● Instructions for the task
The lines below from the one with "pink square: (150, 164) -> (96, 87), moved" up to and including the one with "purple arrow: (26, 46) -> (23, 29), moved" are what you should set down, exactly and without pictures.

● Source records
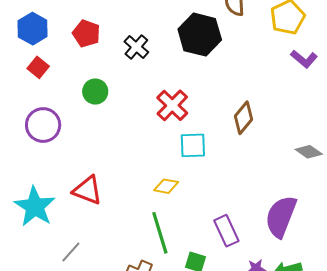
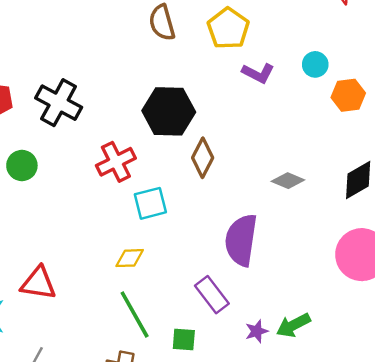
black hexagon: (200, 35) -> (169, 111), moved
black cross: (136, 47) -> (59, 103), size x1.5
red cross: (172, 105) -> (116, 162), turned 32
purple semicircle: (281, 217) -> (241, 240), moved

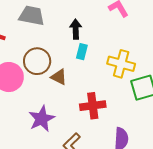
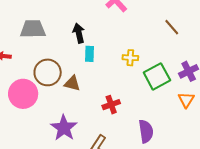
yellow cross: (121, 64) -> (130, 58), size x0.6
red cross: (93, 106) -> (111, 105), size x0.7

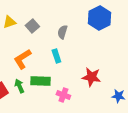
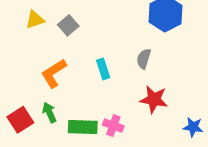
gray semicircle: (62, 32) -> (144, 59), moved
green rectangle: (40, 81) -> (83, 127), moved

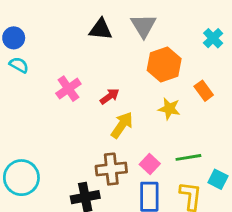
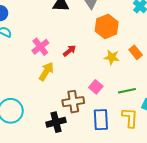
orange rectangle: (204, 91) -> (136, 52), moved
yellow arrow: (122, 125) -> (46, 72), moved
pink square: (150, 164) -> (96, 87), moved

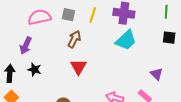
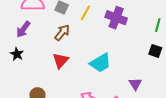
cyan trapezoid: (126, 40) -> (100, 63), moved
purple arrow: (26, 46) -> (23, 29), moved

* * *

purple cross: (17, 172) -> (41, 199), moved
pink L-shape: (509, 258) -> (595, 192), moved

● Reply
pink square: (150, 164) -> (96, 87), moved

cyan trapezoid: (126, 40) -> (100, 63), moved
purple arrow: (26, 46) -> (23, 29), moved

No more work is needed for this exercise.